* _Dataset content_
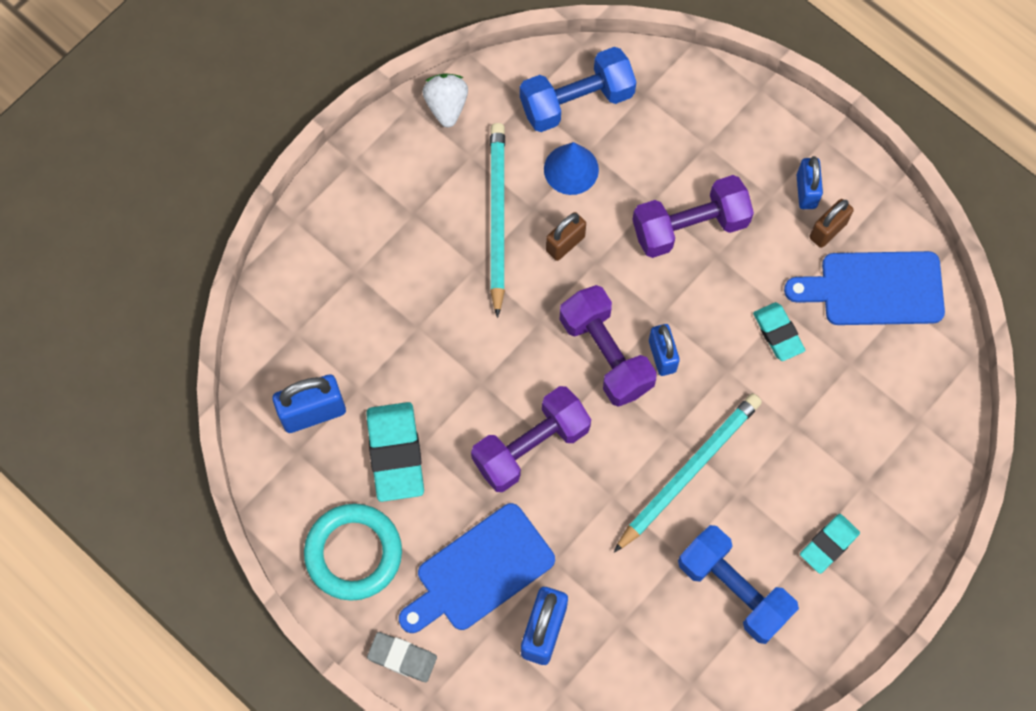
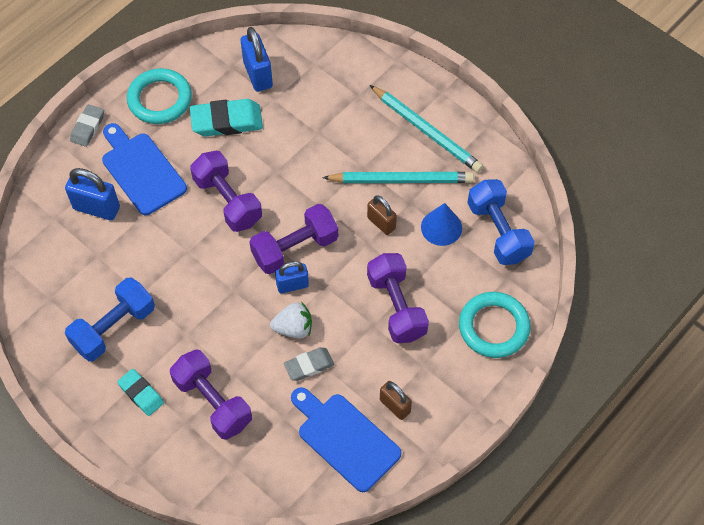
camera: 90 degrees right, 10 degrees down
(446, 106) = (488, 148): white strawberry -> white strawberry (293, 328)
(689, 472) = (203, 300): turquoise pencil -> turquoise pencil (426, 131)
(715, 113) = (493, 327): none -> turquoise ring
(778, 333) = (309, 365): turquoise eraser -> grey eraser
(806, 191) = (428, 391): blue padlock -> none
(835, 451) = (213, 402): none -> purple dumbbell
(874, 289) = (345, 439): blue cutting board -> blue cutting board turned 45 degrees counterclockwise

* _Your objective_
Beginning with the line containing "(778, 333) = (309, 365): turquoise" and ending with the last line of the listing above, return every line exactly and nothing else.

* _Task response_
(778, 333) = (309, 365): turquoise eraser -> grey eraser
(806, 191) = (428, 391): blue padlock -> none
(835, 451) = (213, 402): none -> purple dumbbell
(874, 289) = (345, 439): blue cutting board -> blue cutting board turned 45 degrees counterclockwise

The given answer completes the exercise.